▸ **ASSIGNMENT**: Reprint all records below exactly. No images.

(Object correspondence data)
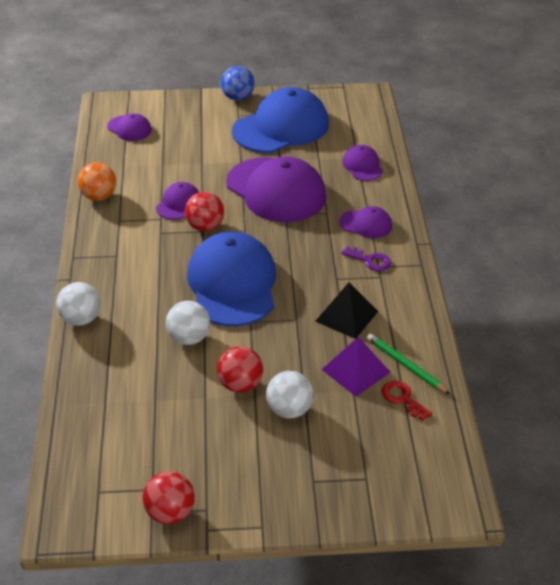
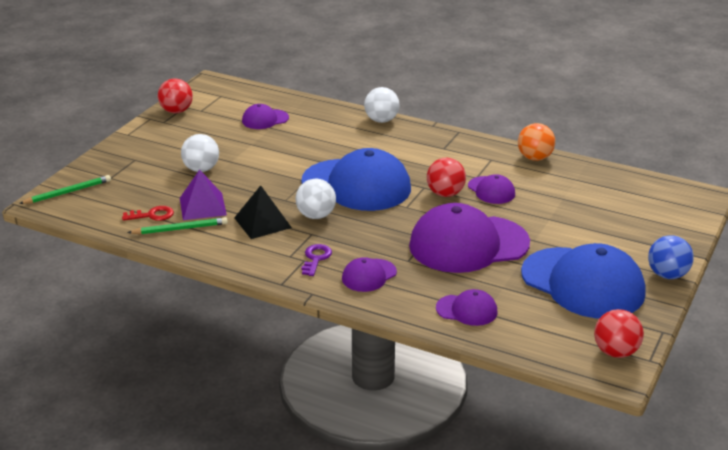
camera: 120 degrees right, 10 degrees down
(129, 128) = (642, 197): purple cap -> purple cap (265, 119)
(189, 338) = (315, 153): white ball -> white ball (316, 216)
(240, 385) = (246, 159): red ball -> red ball (616, 352)
(281, 127) = (583, 283): blue cap -> blue cap turned 45 degrees counterclockwise
(370, 260) = (316, 258): purple key -> purple key turned 135 degrees clockwise
(425, 496) = (68, 192): none -> green pencil

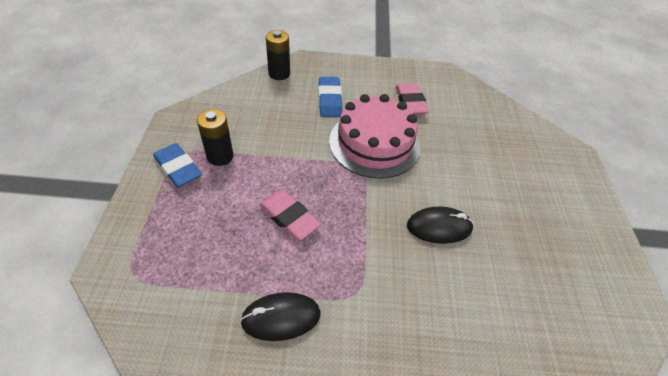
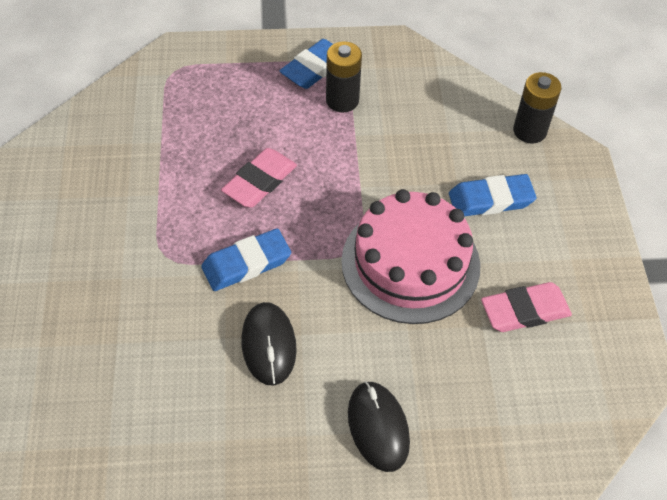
camera: 85 degrees right, 5 degrees up
(281, 317) = (133, 193): black mouse -> black mouse (378, 427)
(368, 234) = (246, 263): none -> blue eraser

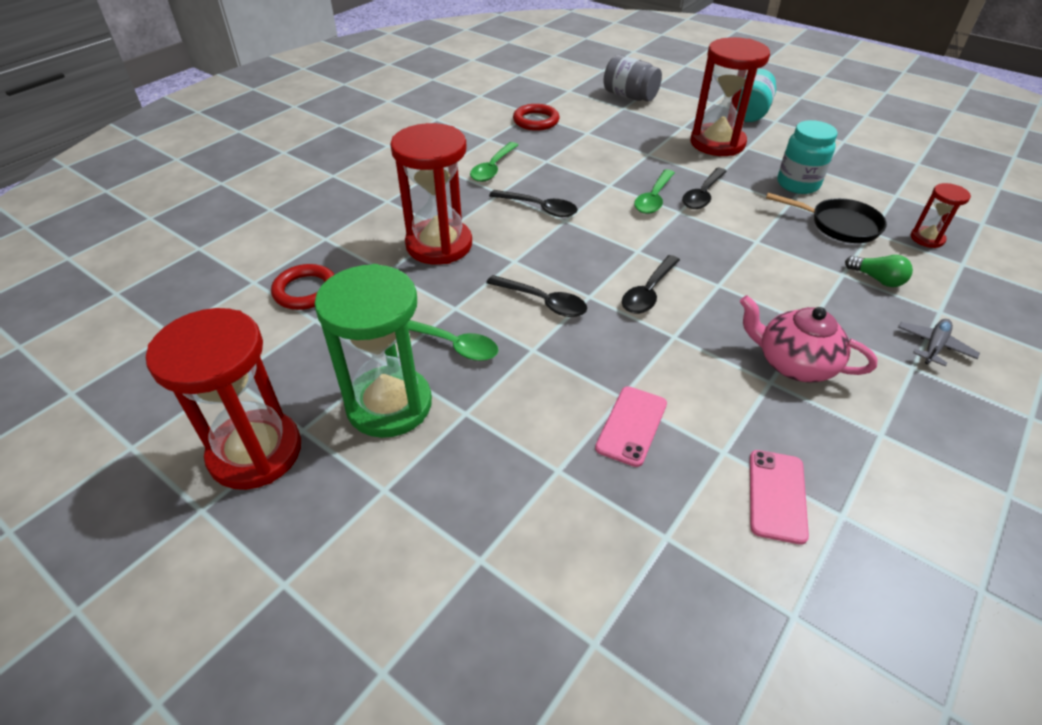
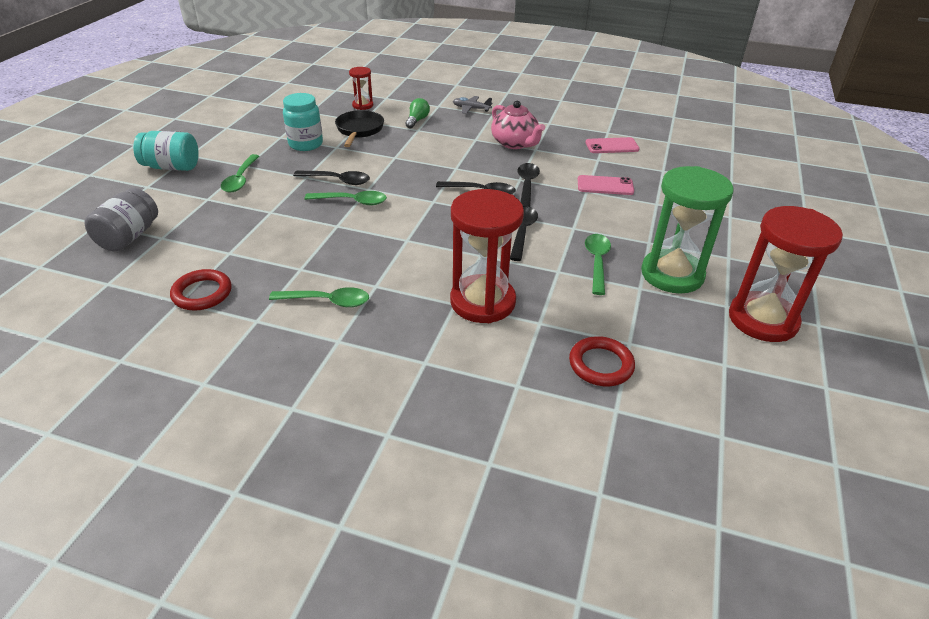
camera: 110 degrees left, 5 degrees down
(539, 208) = (394, 257): black spoon -> black spoon (527, 185)
(717, 143) = (240, 179): red hourglass -> green spoon
(793, 363) = (515, 143): pink teapot -> pink teapot turned 45 degrees counterclockwise

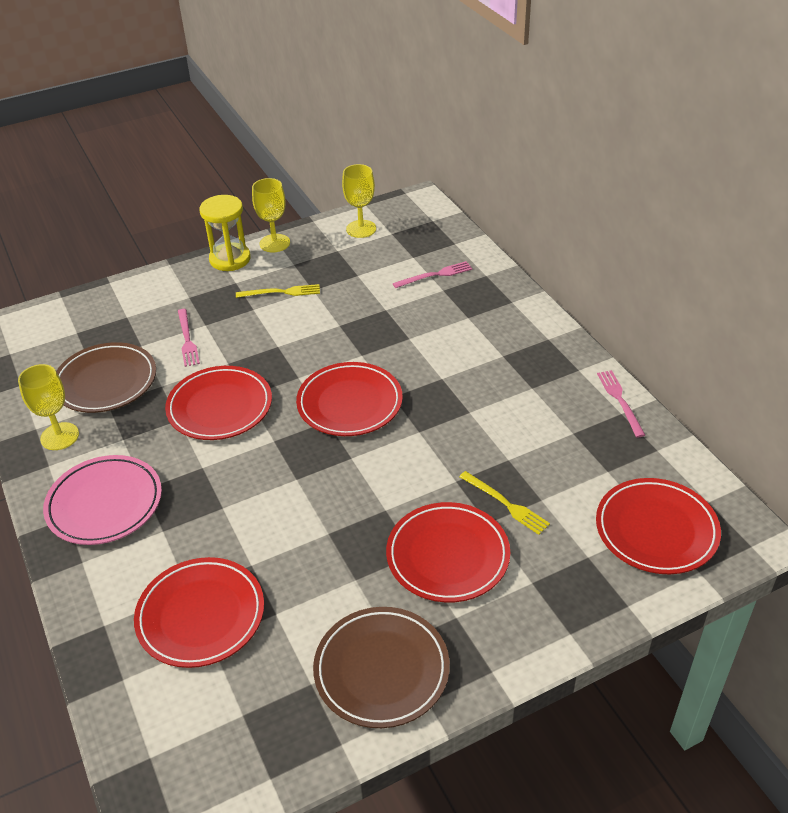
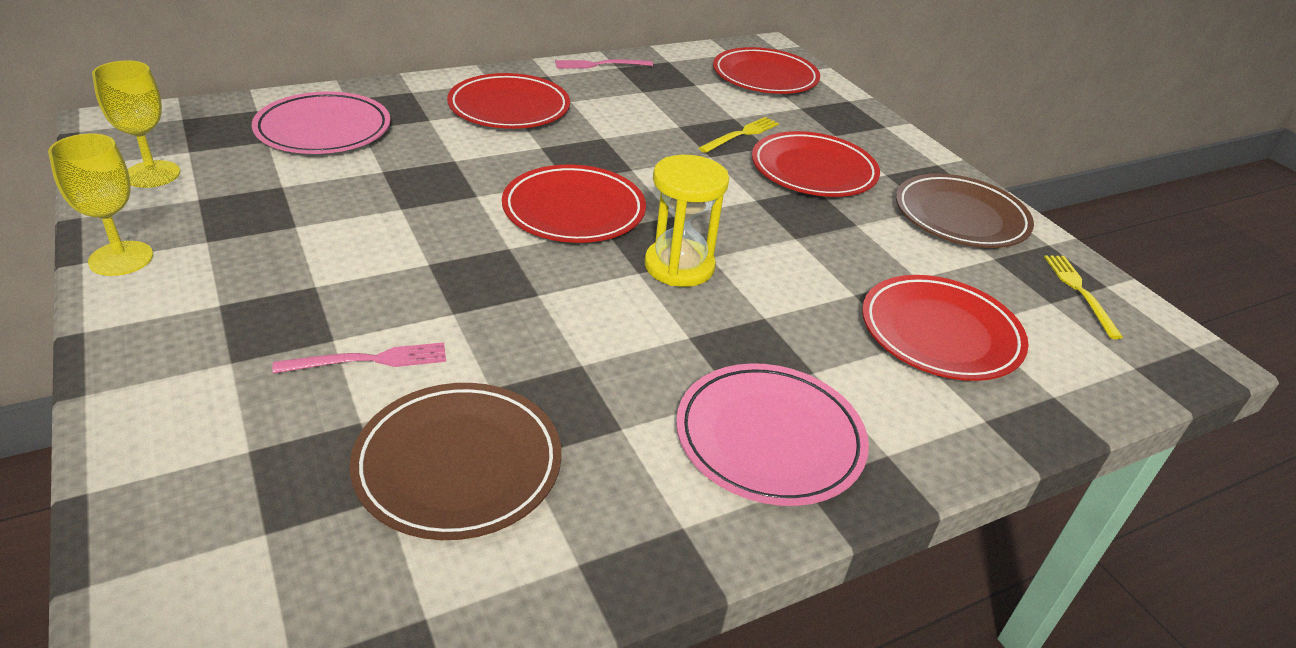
camera: 95 degrees left, 5 degrees down
(59, 436) = (606, 520): yellow goblet -> none
(220, 407) = (560, 321): red plate -> red plate (509, 108)
(230, 259) = (133, 311): yellow hourglass -> yellow hourglass (679, 266)
(281, 292) = (283, 256): yellow fork -> yellow fork (1080, 292)
(435, 275) = (323, 130): pink fork -> pink plate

▸ **WRITTEN RESPONSE**:
camera: 120 degrees right, 10 degrees down
(129, 128) = (642, 197): purple cap -> purple cap (265, 119)
(189, 338) = (315, 153): white ball -> white ball (316, 216)
(240, 385) = (246, 159): red ball -> red ball (616, 352)
(281, 127) = (583, 283): blue cap -> blue cap turned 45 degrees counterclockwise
(370, 260) = (316, 258): purple key -> purple key turned 135 degrees clockwise
(425, 496) = (68, 192): none -> green pencil

camera: 85 degrees right, 5 degrees up
(281, 317) = (133, 193): black mouse -> black mouse (378, 427)
(368, 234) = (246, 263): none -> blue eraser

camera: 110 degrees left, 5 degrees down
(539, 208) = (394, 257): black spoon -> black spoon (527, 185)
(717, 143) = (240, 179): red hourglass -> green spoon
(793, 363) = (515, 143): pink teapot -> pink teapot turned 45 degrees counterclockwise

camera: 95 degrees left, 5 degrees down
(59, 436) = (606, 520): yellow goblet -> none
(220, 407) = (560, 321): red plate -> red plate (509, 108)
(230, 259) = (133, 311): yellow hourglass -> yellow hourglass (679, 266)
(281, 292) = (283, 256): yellow fork -> yellow fork (1080, 292)
(435, 275) = (323, 130): pink fork -> pink plate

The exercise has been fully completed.